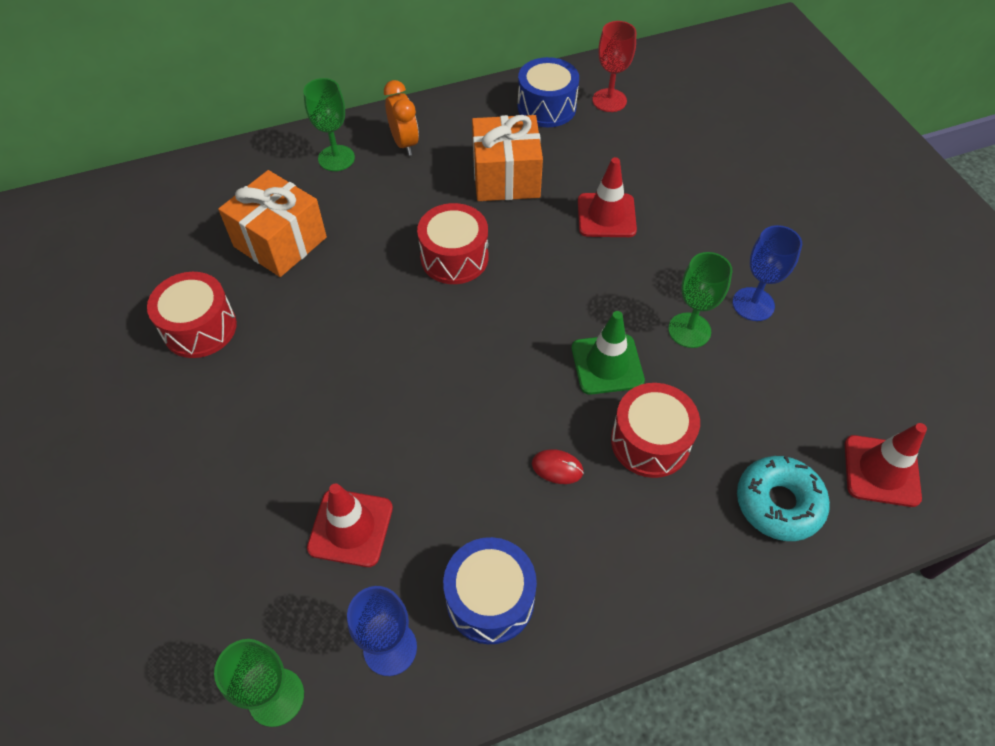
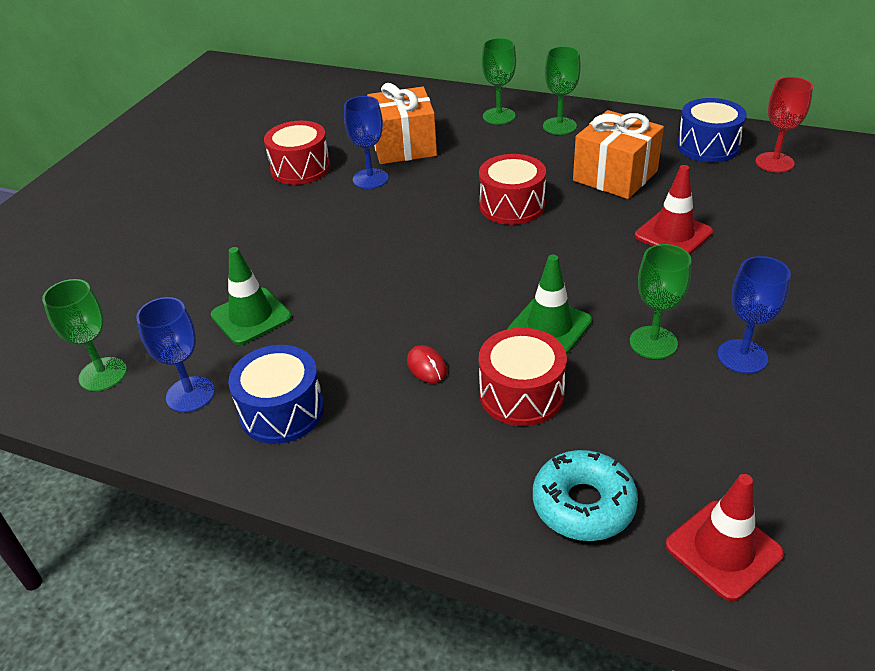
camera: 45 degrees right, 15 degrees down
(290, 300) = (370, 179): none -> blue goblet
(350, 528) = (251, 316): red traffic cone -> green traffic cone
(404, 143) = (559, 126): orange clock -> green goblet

==

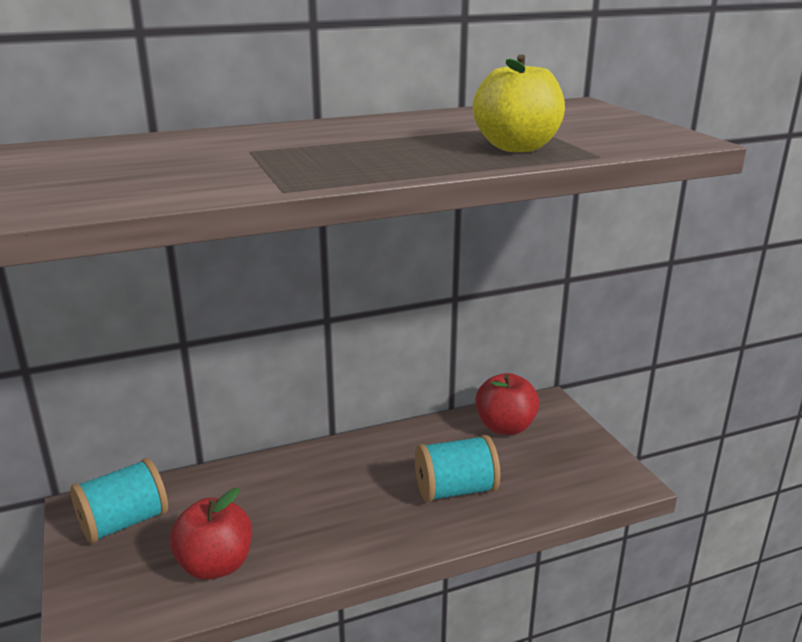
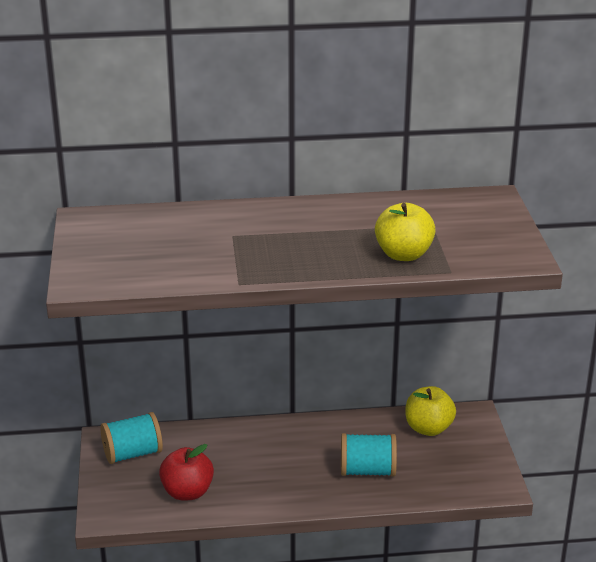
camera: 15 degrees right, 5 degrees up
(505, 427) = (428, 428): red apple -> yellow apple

WORK TO BE COMPLETED -> Output should match, line for line, the stretch of the material above from the line holding "camera: 45 degrees right, 15 degrees down" through the line holding "(404, 143) = (559, 126): orange".

TASK RESPONSE ->
camera: 45 degrees right, 15 degrees down
(290, 300) = (370, 179): none -> blue goblet
(350, 528) = (251, 316): red traffic cone -> green traffic cone
(404, 143) = (559, 126): orange clock -> green goblet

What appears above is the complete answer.